(Content revision data)

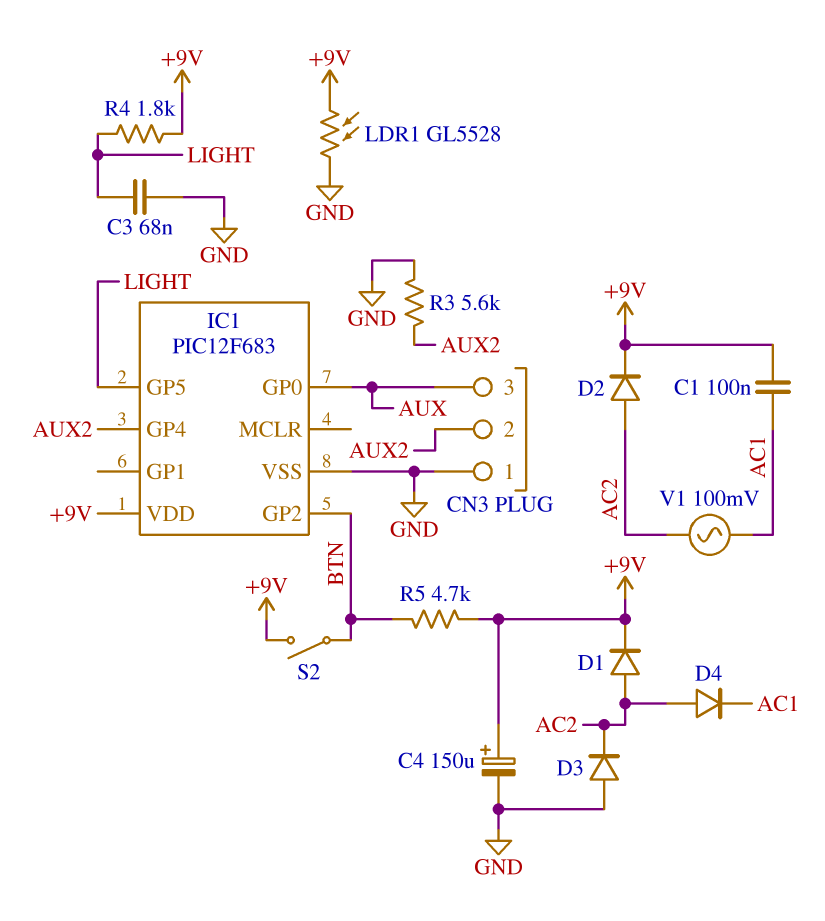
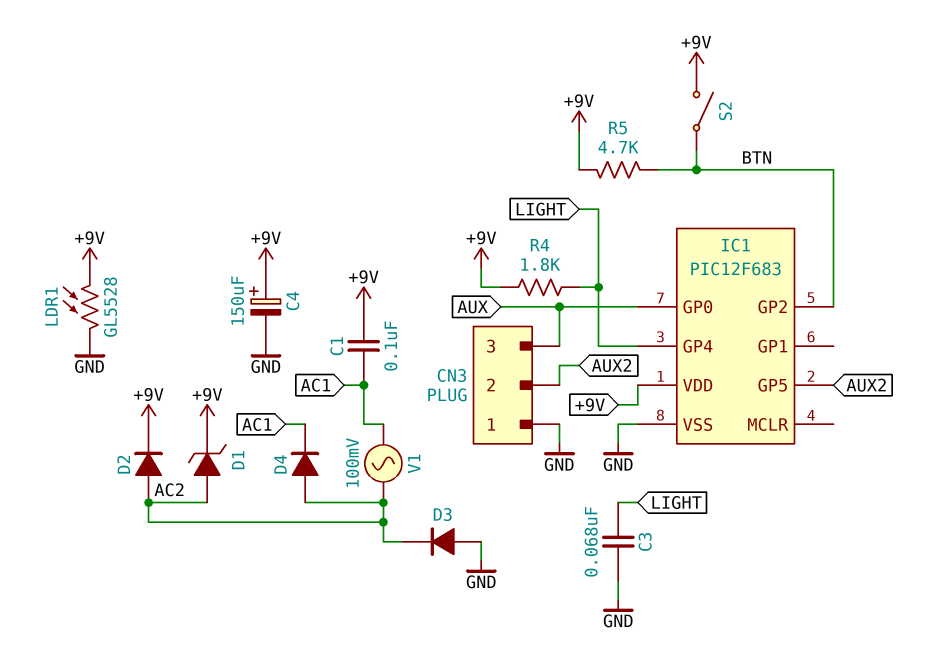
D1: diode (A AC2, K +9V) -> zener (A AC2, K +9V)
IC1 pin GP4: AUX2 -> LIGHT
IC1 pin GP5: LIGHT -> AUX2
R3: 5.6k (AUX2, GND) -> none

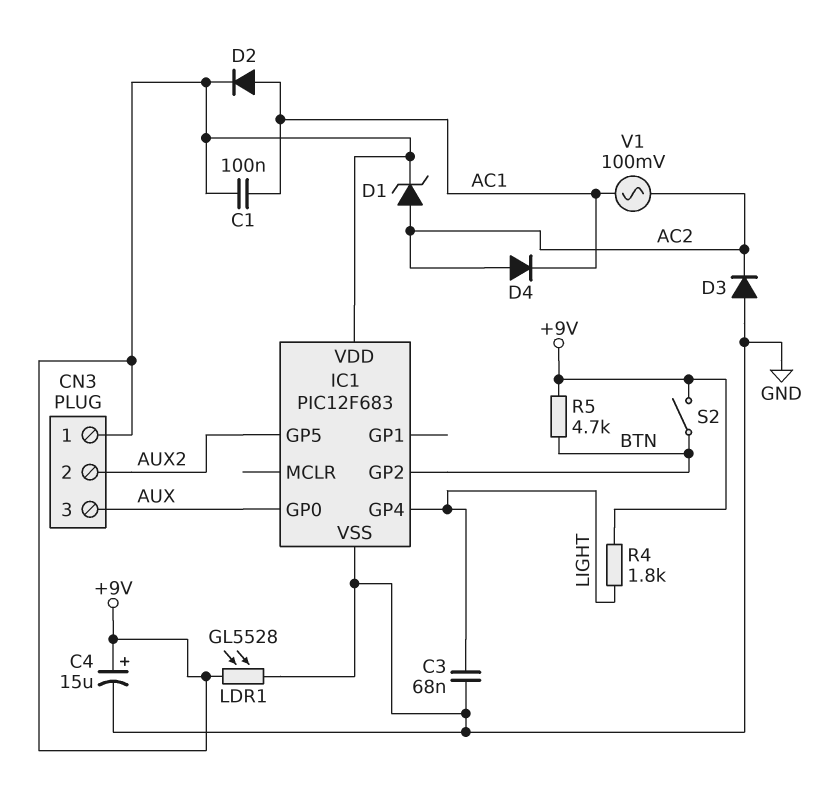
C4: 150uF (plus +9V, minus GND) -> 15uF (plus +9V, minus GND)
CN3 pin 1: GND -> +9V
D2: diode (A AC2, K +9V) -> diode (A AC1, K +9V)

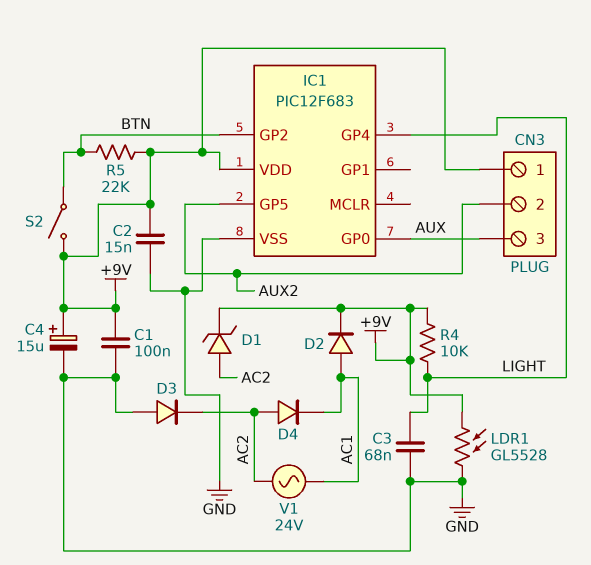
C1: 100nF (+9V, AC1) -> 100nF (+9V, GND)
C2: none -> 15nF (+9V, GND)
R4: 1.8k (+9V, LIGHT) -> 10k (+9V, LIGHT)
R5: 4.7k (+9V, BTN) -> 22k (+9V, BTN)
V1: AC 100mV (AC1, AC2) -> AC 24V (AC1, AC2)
...
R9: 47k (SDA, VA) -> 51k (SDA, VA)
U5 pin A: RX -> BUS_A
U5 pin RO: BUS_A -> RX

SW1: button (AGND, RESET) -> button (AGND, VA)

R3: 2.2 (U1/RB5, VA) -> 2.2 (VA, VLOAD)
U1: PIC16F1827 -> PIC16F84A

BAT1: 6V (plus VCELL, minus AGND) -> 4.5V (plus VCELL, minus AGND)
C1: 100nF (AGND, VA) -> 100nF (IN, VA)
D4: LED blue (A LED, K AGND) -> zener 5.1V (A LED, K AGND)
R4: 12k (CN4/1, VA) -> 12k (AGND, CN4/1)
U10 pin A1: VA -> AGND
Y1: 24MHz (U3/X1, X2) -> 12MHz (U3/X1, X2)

# Task instructions
For each line above that includes "AGND", copy the line.

# Your solution
SW1: button (AGND, RESET) -> button (AGND, VA)
BAT1: 6V (plus VCELL, minus AGND) -> 4.5V (plus VCELL, minus AGND)
C1: 100nF (AGND, VA) -> 100nF (IN, VA)
D4: LED blue (A LED, K AGND) -> zener 5.1V (A LED, K AGND)
R4: 12k (CN4/1, VA) -> 12k (AGND, CN4/1)
U10 pin A1: VA -> AGND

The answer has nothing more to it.